Task to complete ::
Set down the lines below, exactly, starting at the one that contains "U2 pin OB: MB -> MA" and stopping at the last line, inclusive. Omit pictures.

◇ ◇ ◇ ◇ ◇

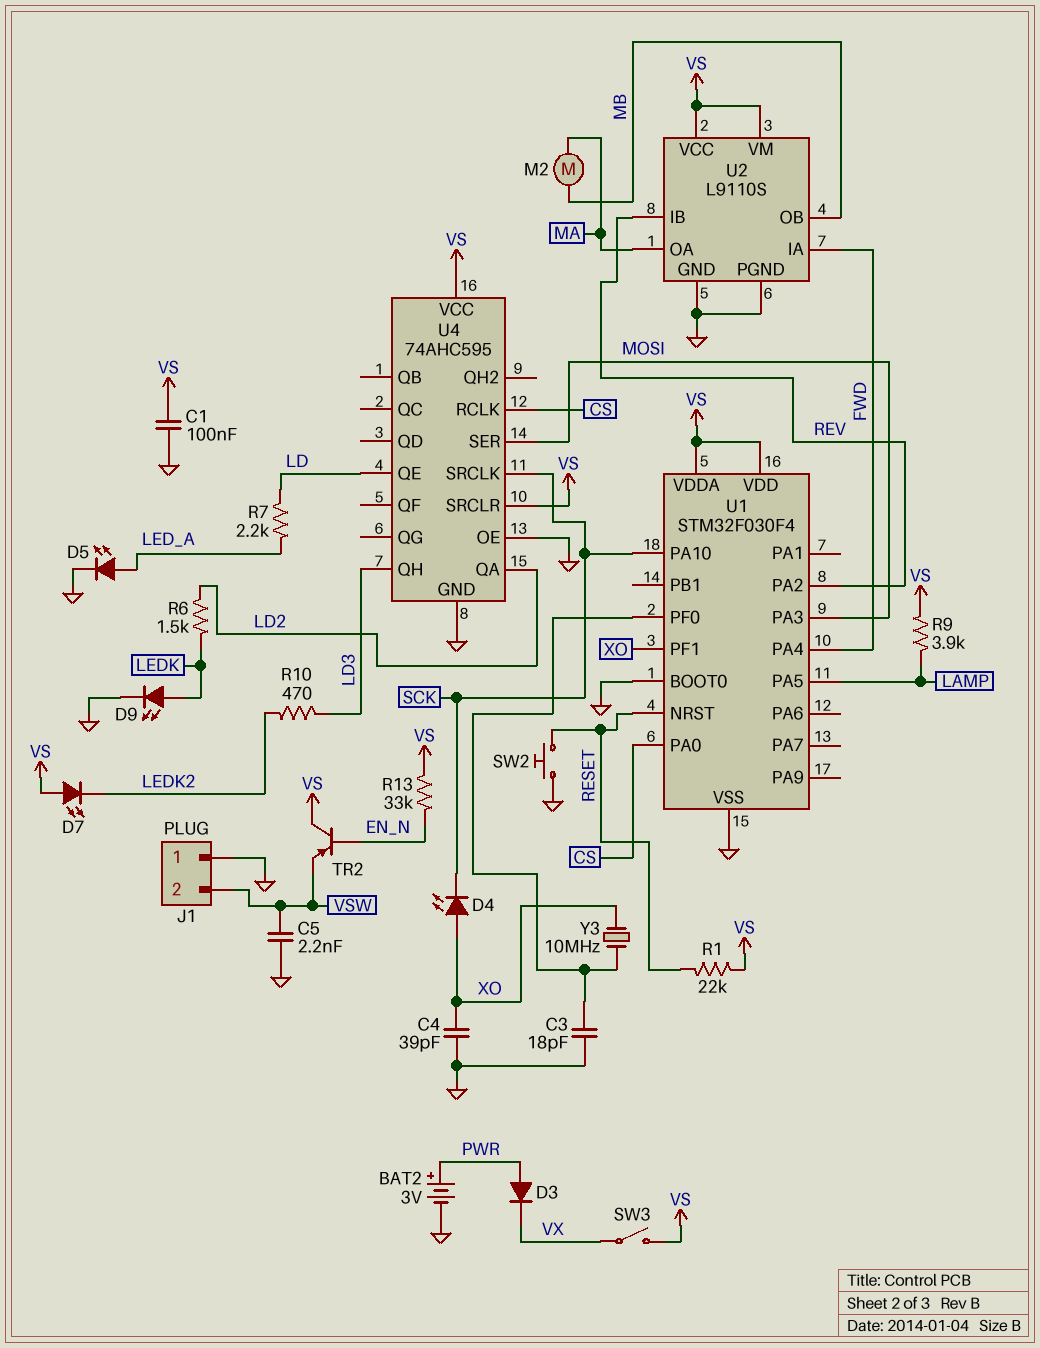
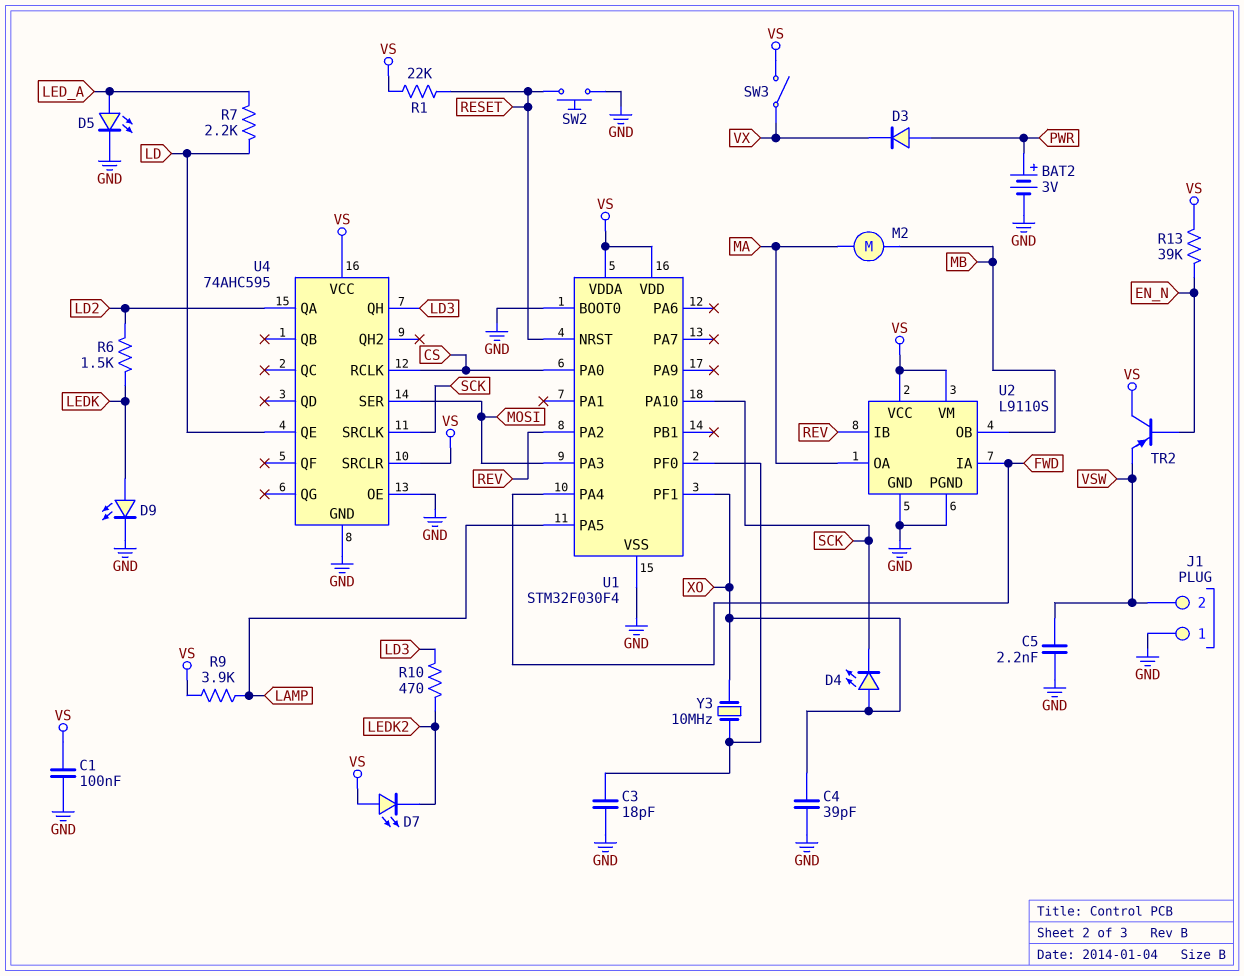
R13: 33k (EN_N, VS) -> 39k (EN_N, VS)

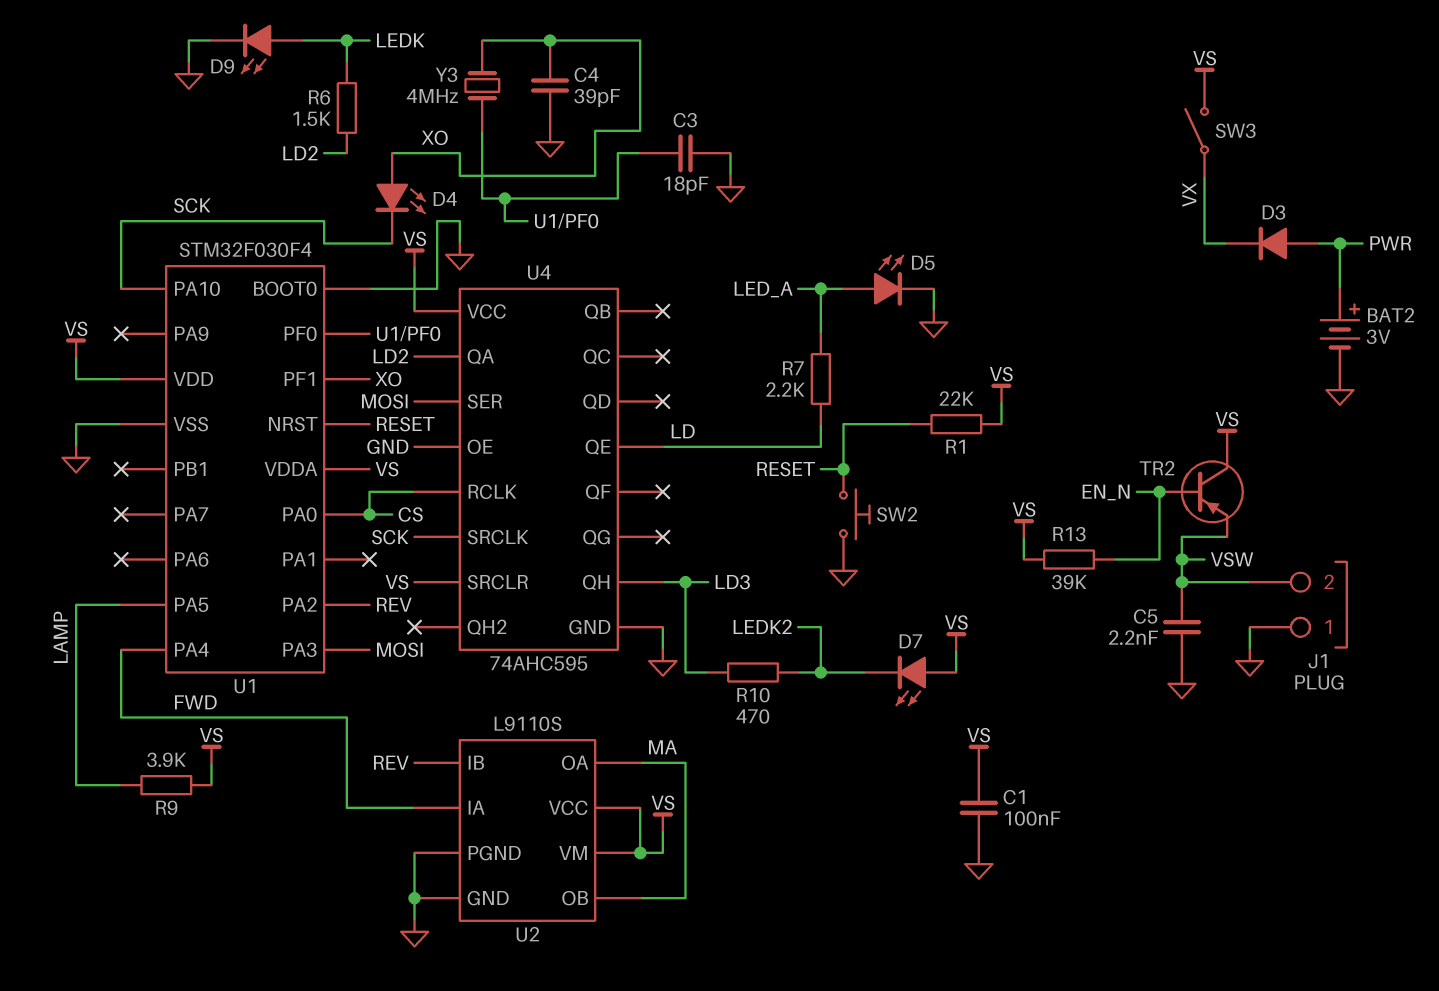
M2: motor (MA, MB) -> none
U2 pin OB: MB -> MA
Y3: 10MHz (U1/PF0, XO) -> 4MHz (U1/PF0, XO)

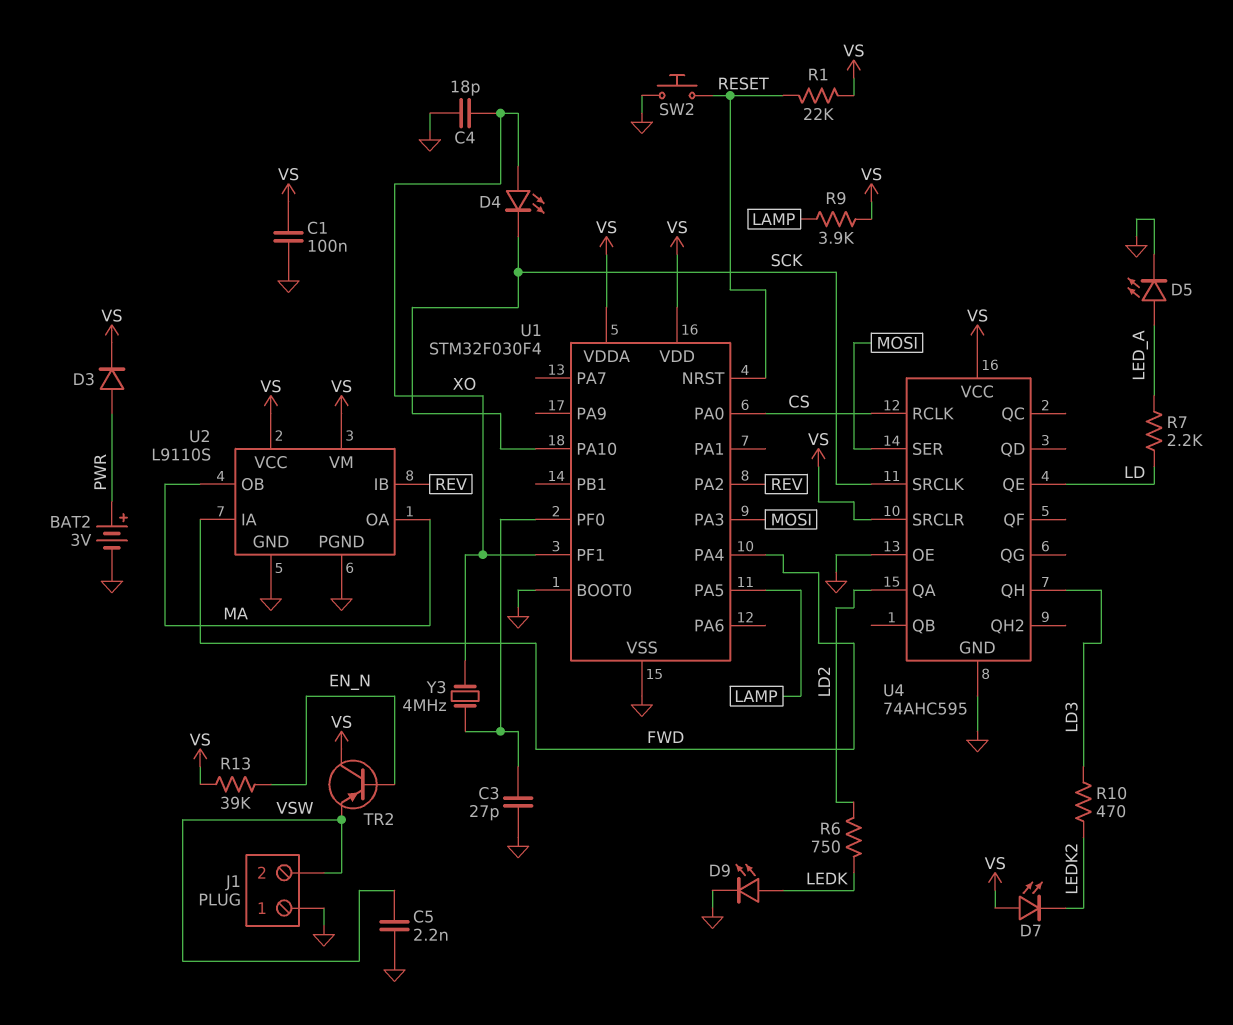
C3: 18pF (GND, U1/PF0) -> 27pF (GND, U1/PF0)
C4: 39pF (GND, XO) -> 18pF (GND, XO)
D3: diode (A PWR, K VX) -> diode (A PWR, K VS)
R6: 1.5k (LD2, LEDK) -> 750 (LD2, LEDK)
SW3: switch (VS, VX) -> none

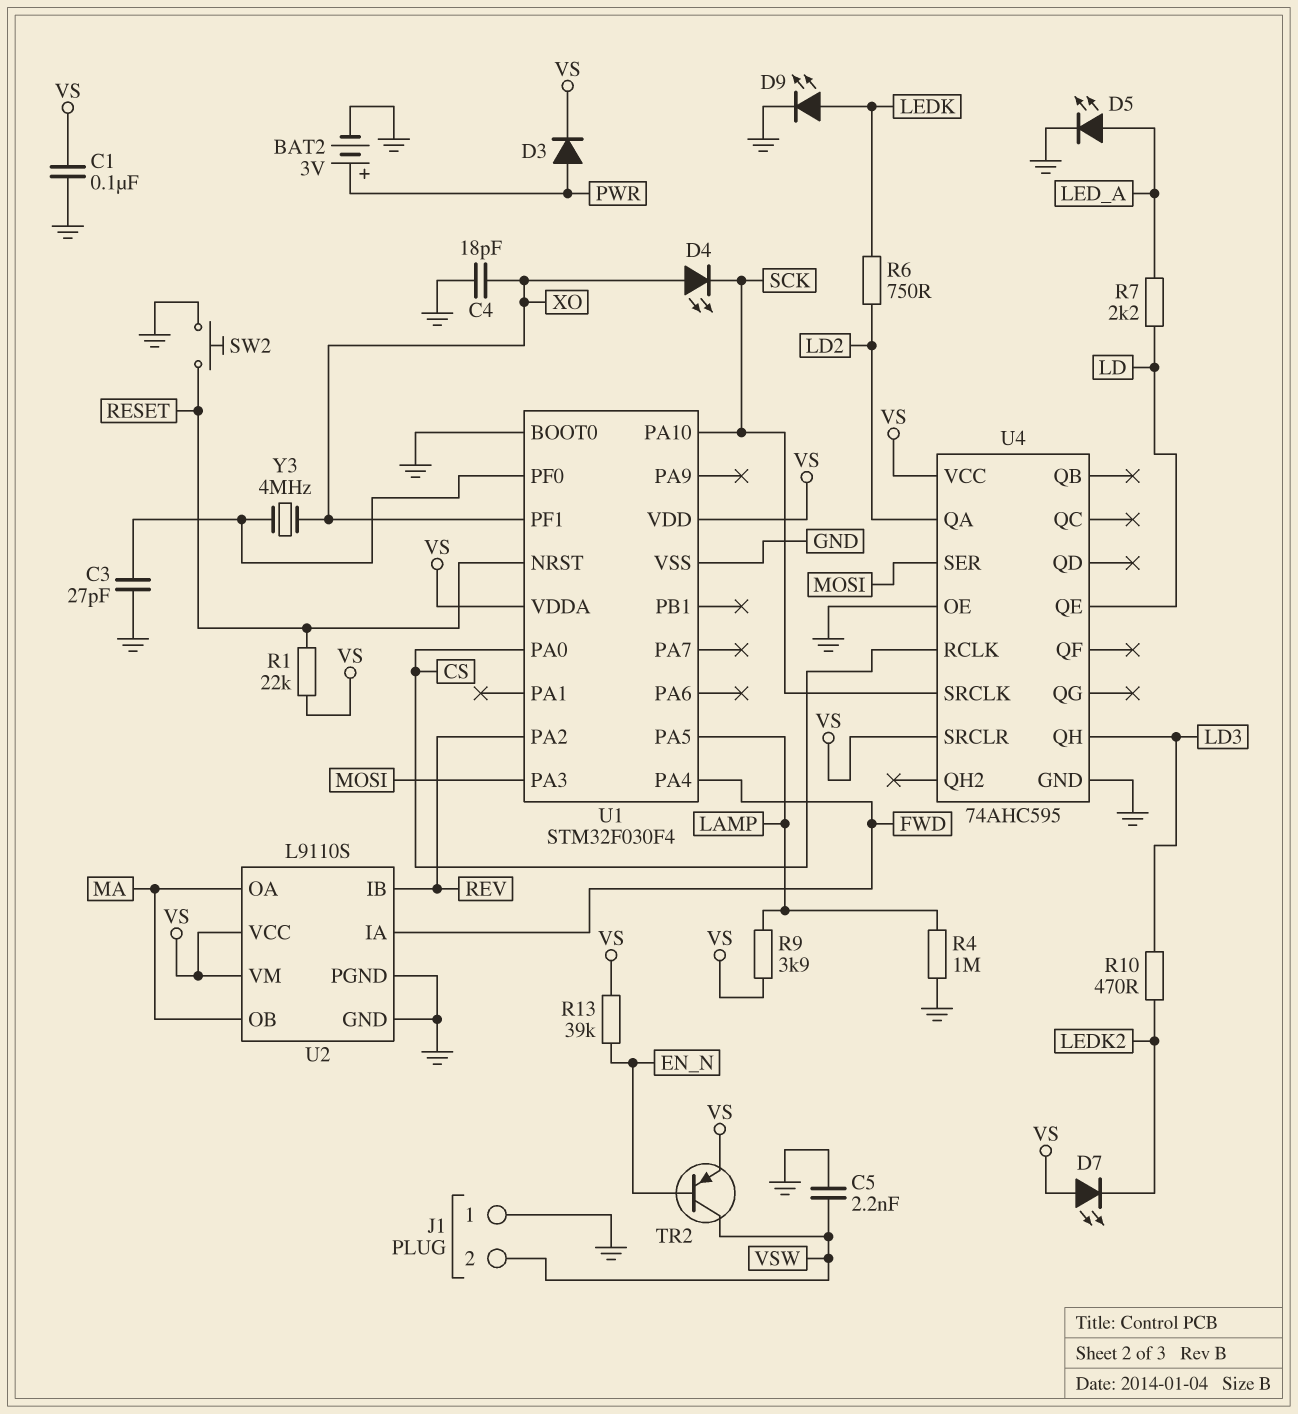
R4: none -> 1M (GND, LAMP)
TR2: PNP (B EN_N, C VS, E VSW) -> PNP (B EN_N, C VSW, E VS)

◇ ◇ ◇ ◇ ◇

Completed exercise ::
U2 pin OB: MB -> MA
Y3: 10MHz (U1/PF0, XO) -> 4MHz (U1/PF0, XO)

C3: 18pF (GND, U1/PF0) -> 27pF (GND, U1/PF0)
C4: 39pF (GND, XO) -> 18pF (GND, XO)
D3: diode (A PWR, K VX) -> diode (A PWR, K VS)
R6: 1.5k (LD2, LEDK) -> 750 (LD2, LEDK)
SW3: switch (VS, VX) -> none

R4: none -> 1M (GND, LAMP)
TR2: PNP (B EN_N, C VS, E VSW) -> PNP (B EN_N, C VSW, E VS)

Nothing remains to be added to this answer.